▶ **Records for the task**:
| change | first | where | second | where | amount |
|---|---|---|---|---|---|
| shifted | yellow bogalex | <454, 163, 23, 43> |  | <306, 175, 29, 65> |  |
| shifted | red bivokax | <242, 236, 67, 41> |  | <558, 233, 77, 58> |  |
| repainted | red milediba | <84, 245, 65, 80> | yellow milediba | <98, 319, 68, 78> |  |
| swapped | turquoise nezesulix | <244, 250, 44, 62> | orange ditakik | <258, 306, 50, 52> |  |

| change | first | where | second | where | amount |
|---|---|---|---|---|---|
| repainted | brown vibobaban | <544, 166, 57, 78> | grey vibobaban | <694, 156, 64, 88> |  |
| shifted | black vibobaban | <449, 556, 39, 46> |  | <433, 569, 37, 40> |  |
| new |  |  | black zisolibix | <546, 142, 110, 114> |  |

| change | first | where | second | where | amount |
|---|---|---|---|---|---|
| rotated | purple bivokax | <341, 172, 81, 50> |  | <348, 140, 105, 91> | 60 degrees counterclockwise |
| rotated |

▶ **Exercise details**:
Copy each line of the data above that holds "yellow".

▶ **Result of this task**:
| shifted | yellow bogalex | <454, 163, 23, 43> |  | <306, 175, 29, 65> |  |
| repainted | red milediba | <84, 245, 65, 80> | yellow milediba | <98, 319, 68, 78> |  |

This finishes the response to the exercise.